Although the records contain pictures, only their text should be reproduced, exactly as written.

◇ ◇ ◇

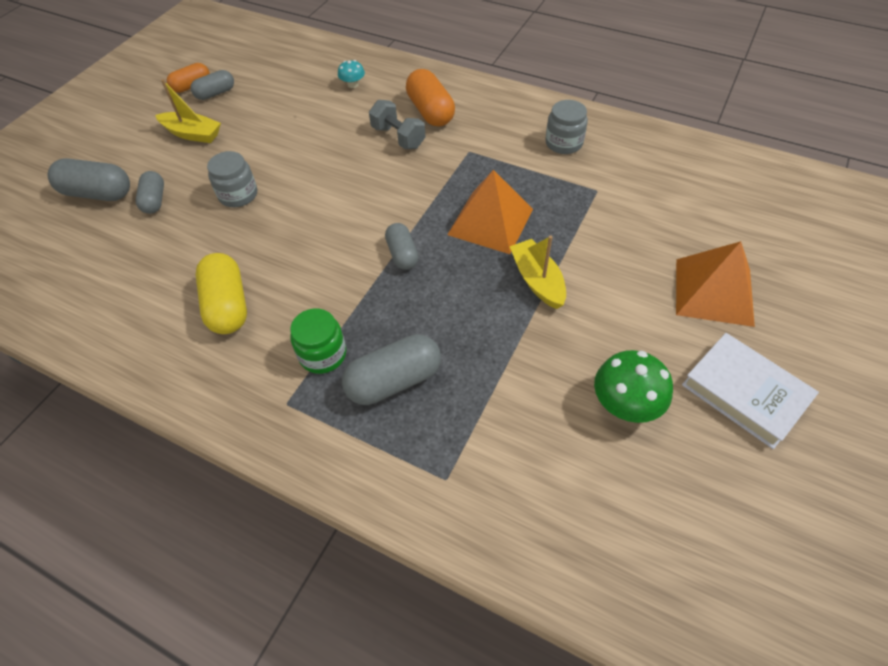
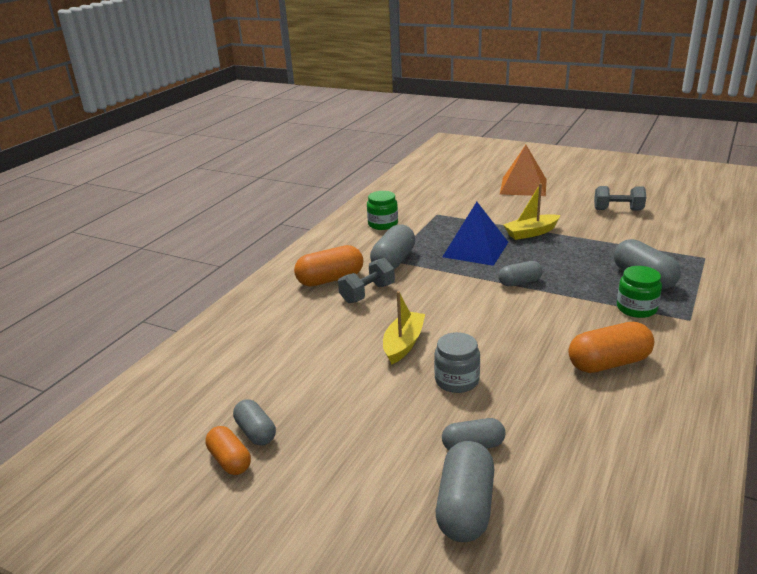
camera: 90 degrees left, 25 degrees down
(192, 134) = (343, 438): yellow boat -> yellow boat (403, 344)
(227, 305) = (609, 363): yellow capsule -> orange capsule
(353, 84) = (271, 326): turquoise mushroom -> none
(466, 153) = (393, 261): none -> grey capsule
(490, 222) = (475, 249): orange pyramid -> blue pyramid
(563, 143) = (383, 224): grey jar -> green jar
(625, 404) = (618, 210): green mushroom -> grey dumbbell
(744, 393) = (593, 183): white book -> none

◇ ◇ ◇

Answer to this problem —
camera: 90 degrees left, 25 degrees down
(192, 134) = (343, 438): yellow boat -> yellow boat (403, 344)
(227, 305) = (609, 363): yellow capsule -> orange capsule
(353, 84) = (271, 326): turquoise mushroom -> none
(466, 153) = (393, 261): none -> grey capsule
(490, 222) = (475, 249): orange pyramid -> blue pyramid
(563, 143) = (383, 224): grey jar -> green jar
(625, 404) = (618, 210): green mushroom -> grey dumbbell
(744, 393) = (593, 183): white book -> none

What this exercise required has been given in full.